## [Work item]
Restate the listing below word for word; no pictures belong in the copy.

(Given material)

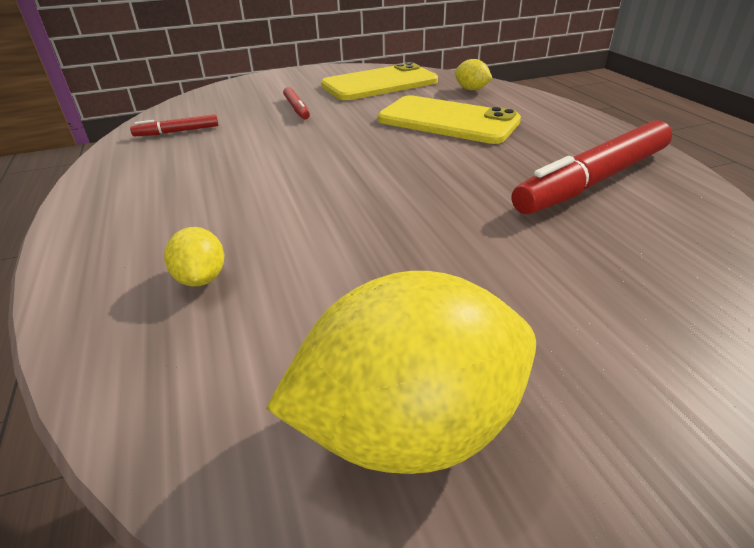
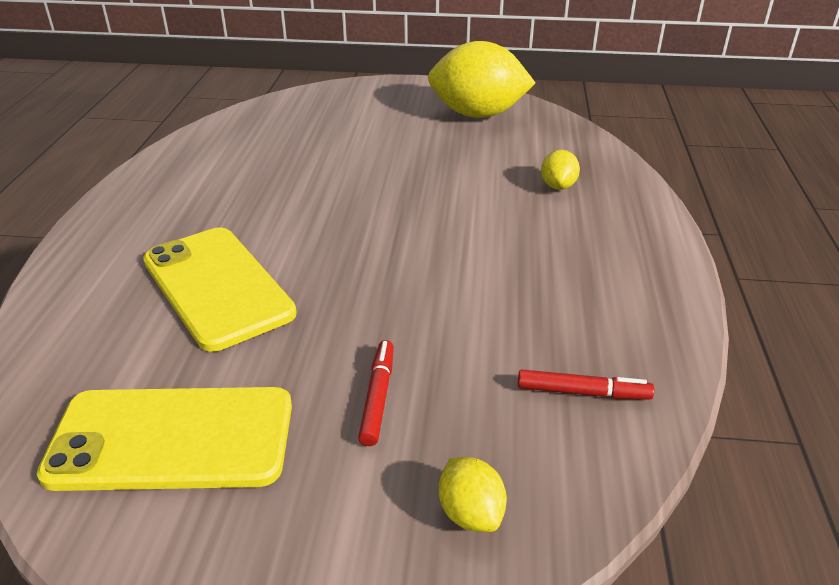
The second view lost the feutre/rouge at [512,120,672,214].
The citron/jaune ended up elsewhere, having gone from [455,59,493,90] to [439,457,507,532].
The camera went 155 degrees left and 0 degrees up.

(End Given material)

## [Worked solution]
The second view lost the feutre/rouge at [512,120,672,214].
The citron/jaune ended up elsewhere, having gone from [455,59,493,90] to [439,457,507,532].
The camera went 155 degrees left and 0 degrees up.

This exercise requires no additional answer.